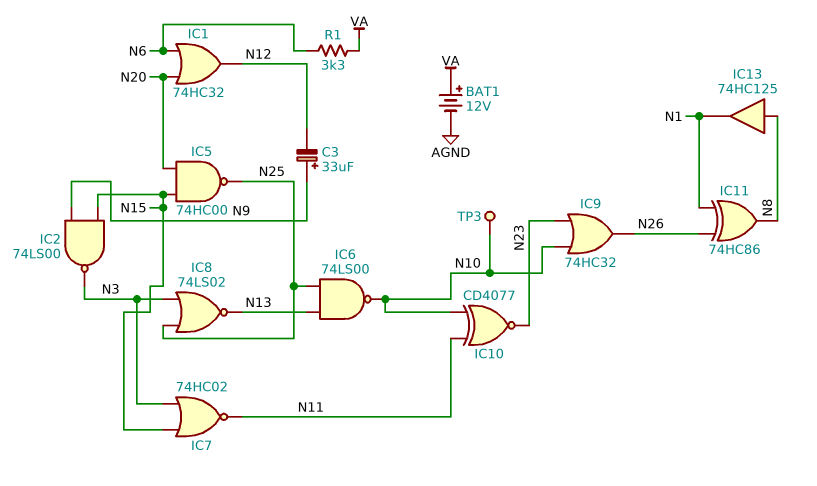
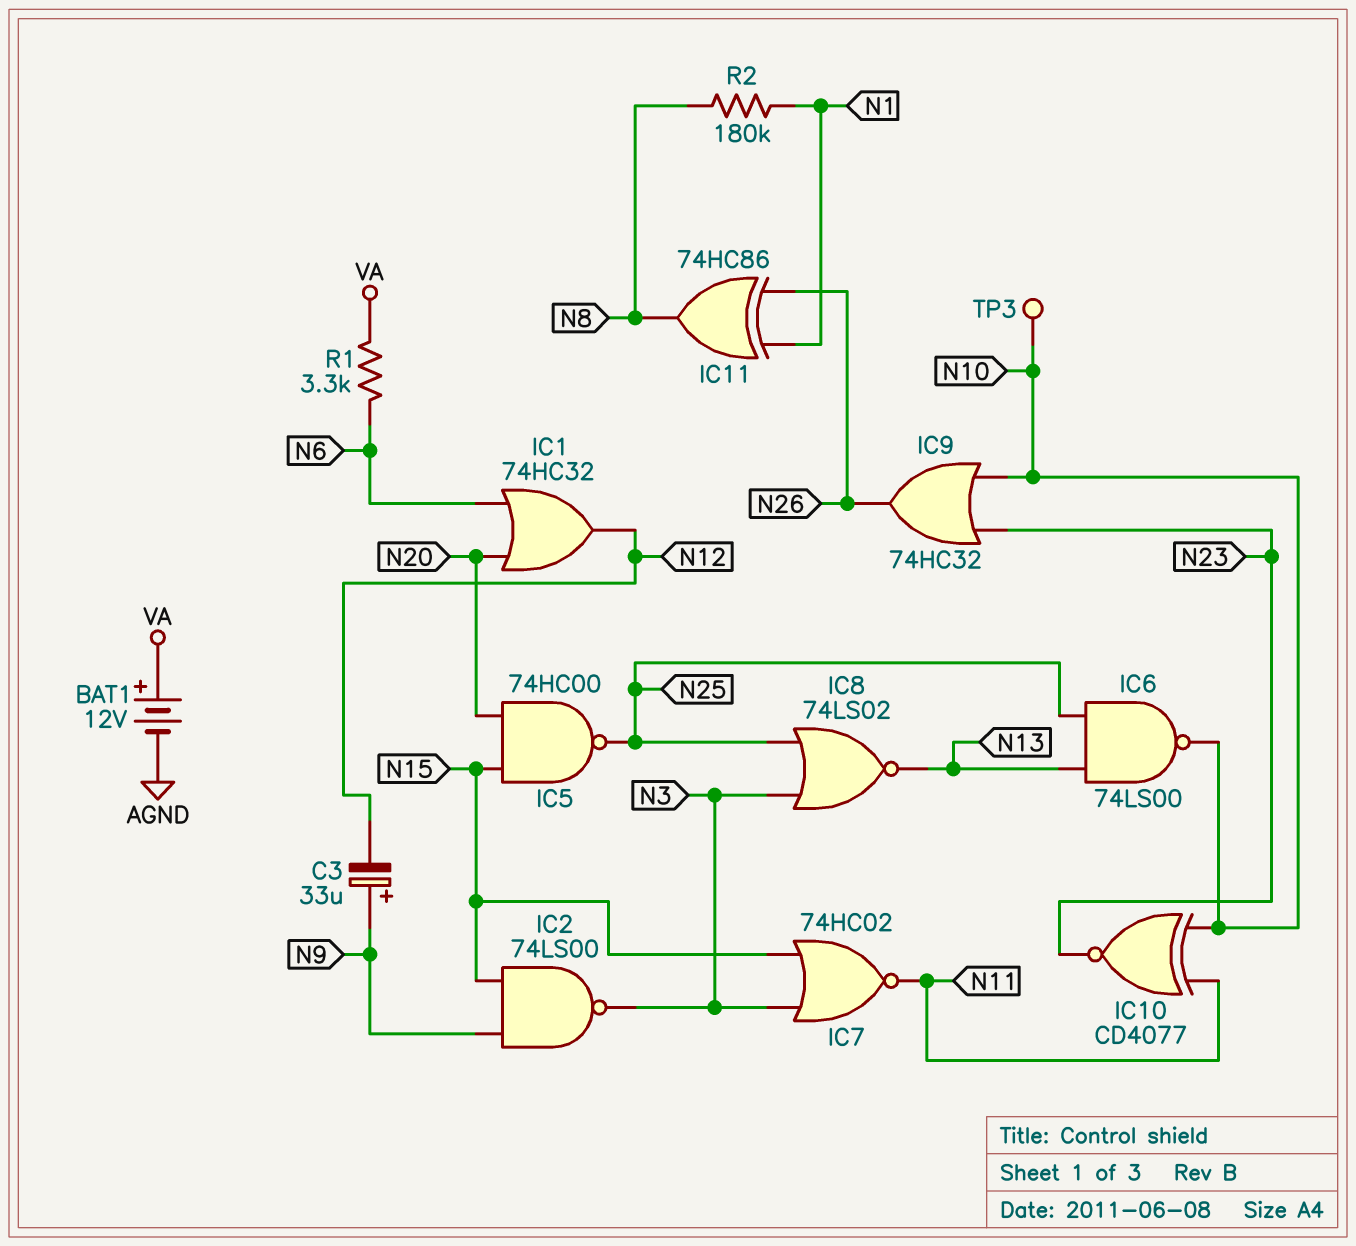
IC13: buffer 74HC125 (in N8, out N1) -> none
R2: none -> 180k (N1, N8)

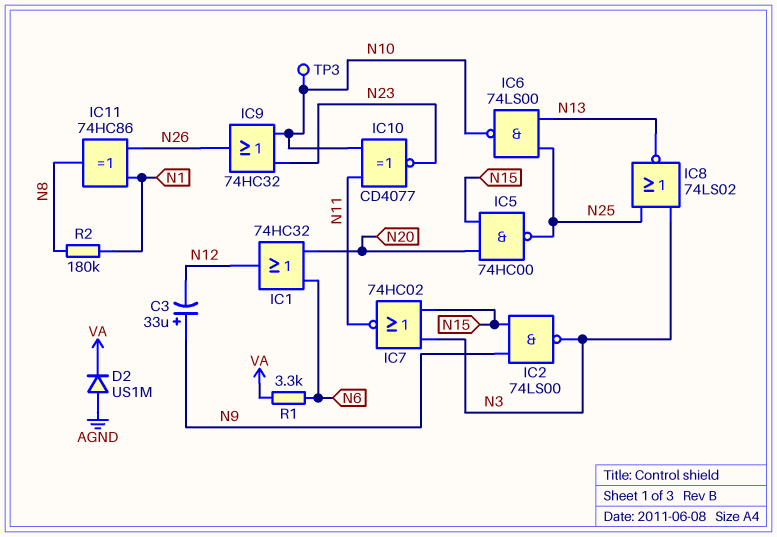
BAT1: 12V (plus VA, minus AGND) -> none
D2: none -> diode US1M (A AGND, K VA)

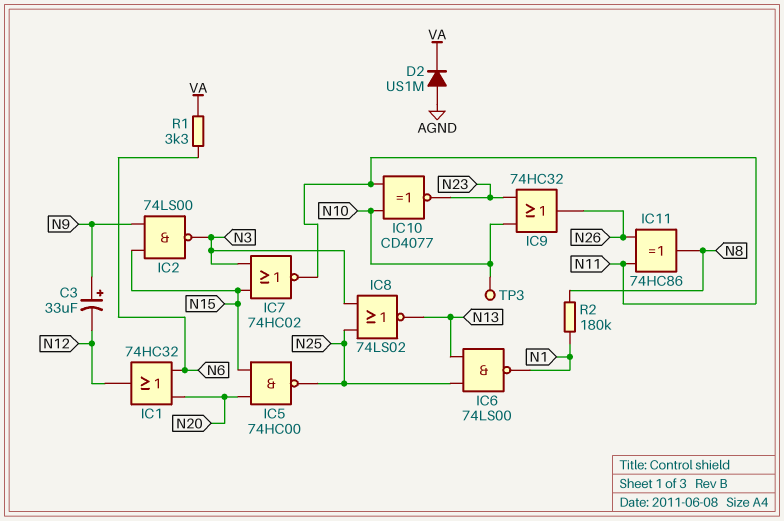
IC6: NAND 74LS00 (in N13, in N25, out N10) -> NAND 74LS00 (in N13, in N25, out N1)
IC11: XOR 74HC86 (in N1, in N26, out N8) -> XOR 74HC86 (in N11, in N26, out N8)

++++++++++

To do: Copy each line above exactly. Images do not belong in the copy.

Answer for this exercise:
IC13: buffer 74HC125 (in N8, out N1) -> none
R2: none -> 180k (N1, N8)

BAT1: 12V (plus VA, minus AGND) -> none
D2: none -> diode US1M (A AGND, K VA)

IC6: NAND 74LS00 (in N13, in N25, out N10) -> NAND 74LS00 (in N13, in N25, out N1)
IC11: XOR 74HC86 (in N1, in N26, out N8) -> XOR 74HC86 (in N11, in N26, out N8)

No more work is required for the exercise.